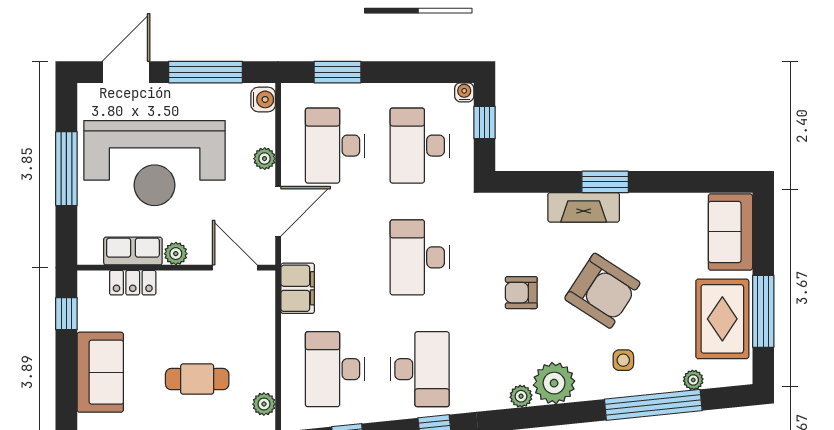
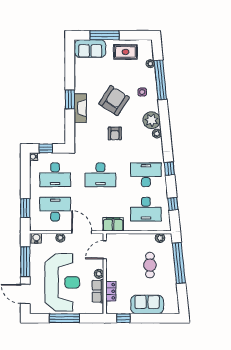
desk: (335, 146) -> (55, 209), turned 180
window: (763, 311) -> (104, 35), moved
rug: (722, 319) -> (125, 52), width x0.73, depth x0.70

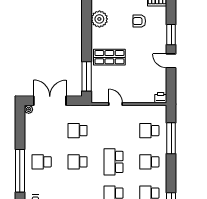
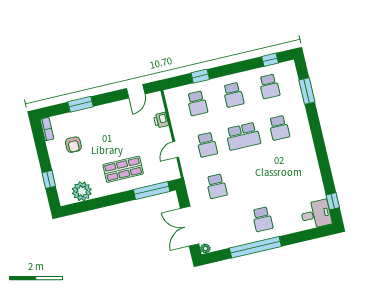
shop shelf: (109, 57) -> (123, 169), turned 90
door: (171, 61) -> (136, 91), moved
printer: (161, 98) -> (161, 120), moved
window: (171, 138) -> (200, 76), width x0.46
school desk: (78, 162) -> (207, 145), moved
window: (20, 171) -> (255, 247), moved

········

WHAT YOU SHOULD DO
Return exactly the lines of the data, and only those, from the line with "door: (171, 61) -> (136, 91), moved" through the last line, inclusive.

FINAL ANSWER
door: (171, 61) -> (136, 91), moved
printer: (161, 98) -> (161, 120), moved
window: (171, 138) -> (200, 76), width x0.46
school desk: (78, 162) -> (207, 145), moved
window: (20, 171) -> (255, 247), moved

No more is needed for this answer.